### Material provided
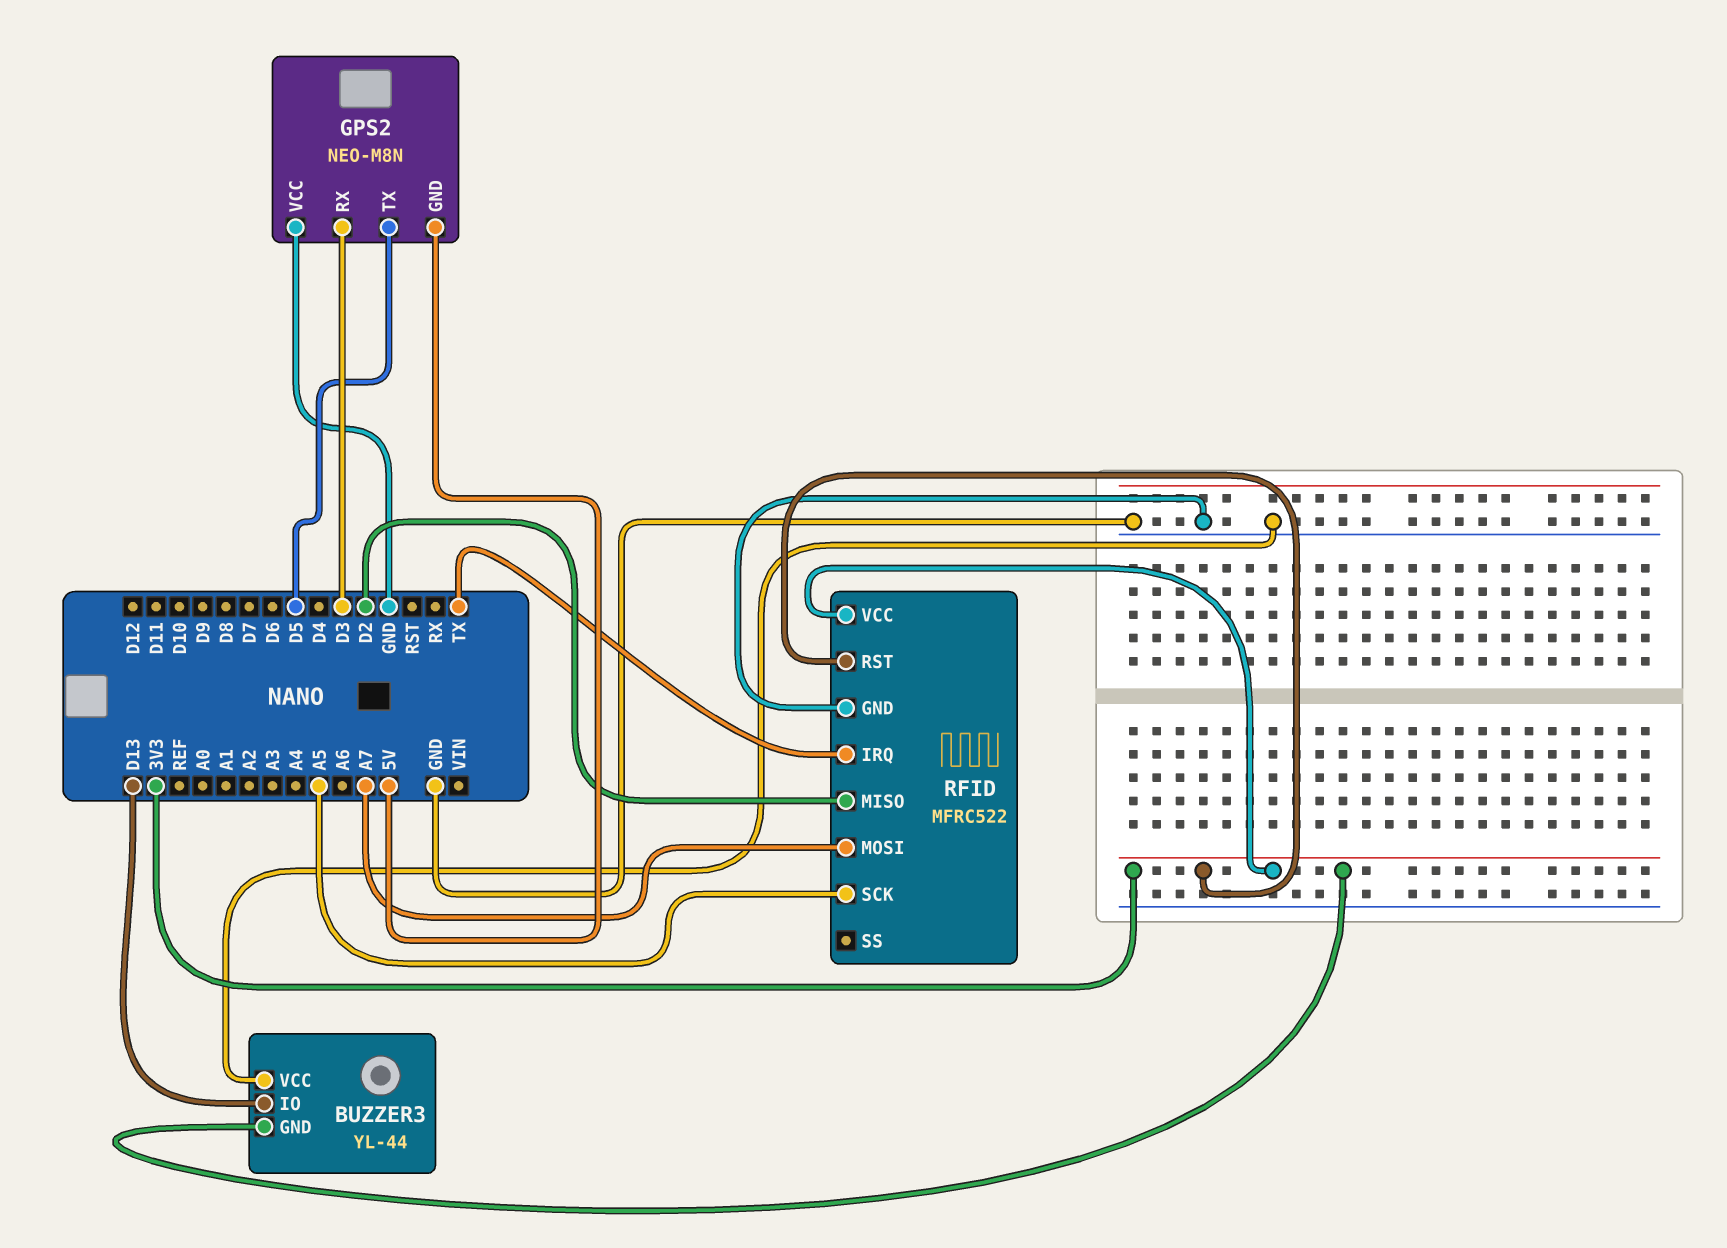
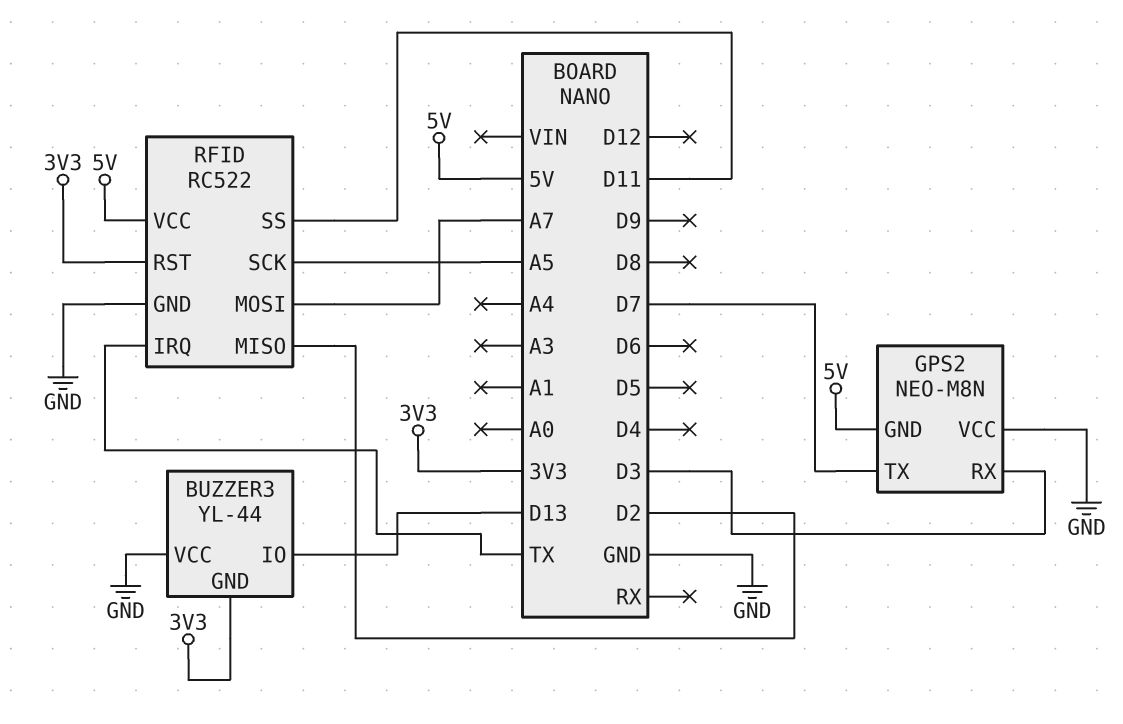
GPS2 pin TX: D5 -> D7
RFID: MFRC522 -> RC522
RFID pin SS: none -> D11
RFID pin VCC: 3V3 -> 5V

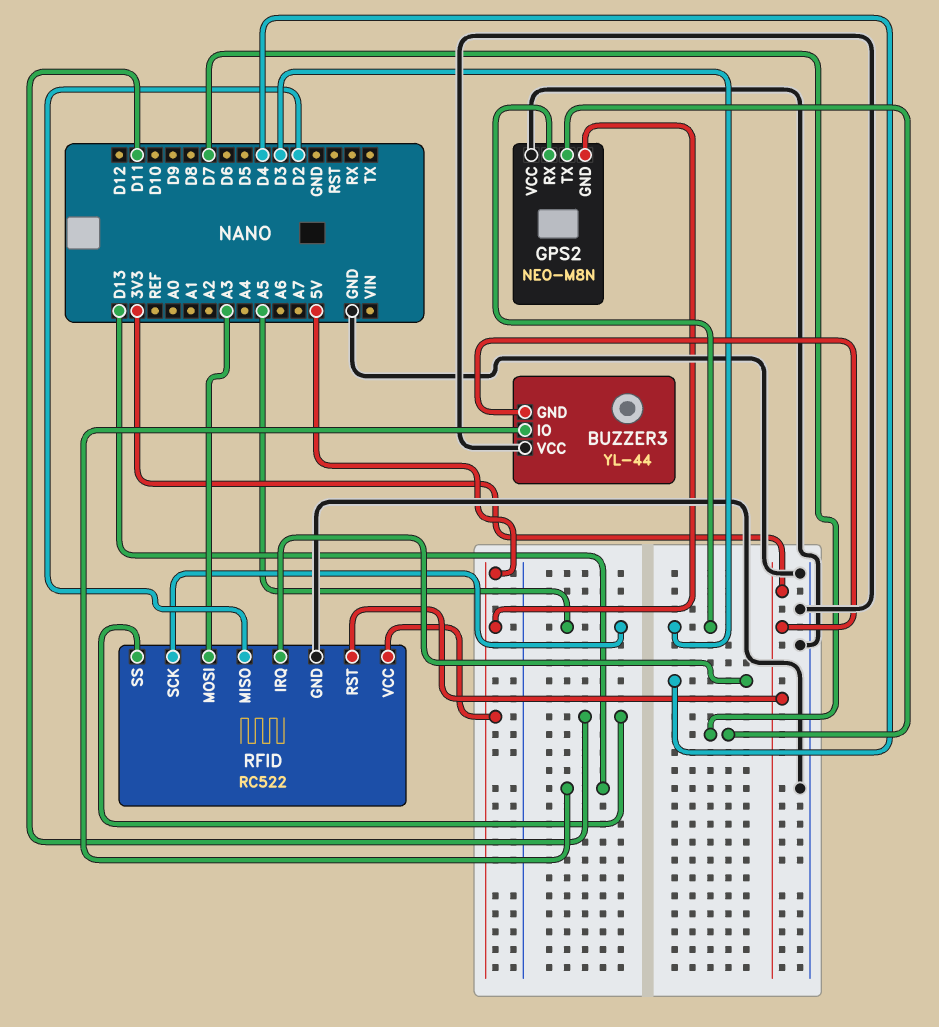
RFID pin IRQ: TX -> D4
RFID pin MOSI: A7 -> A3

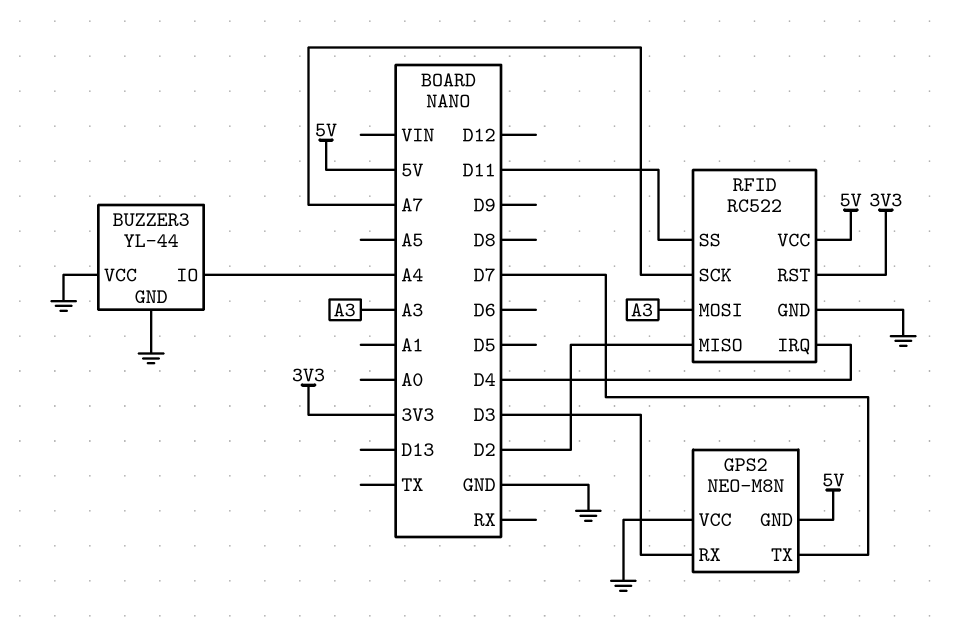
BUZZER3 pin GND: 3V3 -> GND
BUZZER3 pin IO: D13 -> A4
RFID pin SCK: A5 -> A7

### Problem
Write out exactly the lines from the one containing "RFID pin IRQ: TX -> D4" to the last line of the records above, both included, and leave out any pictures.

### Answer for this exercise
RFID pin IRQ: TX -> D4
RFID pin MOSI: A7 -> A3

BUZZER3 pin GND: 3V3 -> GND
BUZZER3 pin IO: D13 -> A4
RFID pin SCK: A5 -> A7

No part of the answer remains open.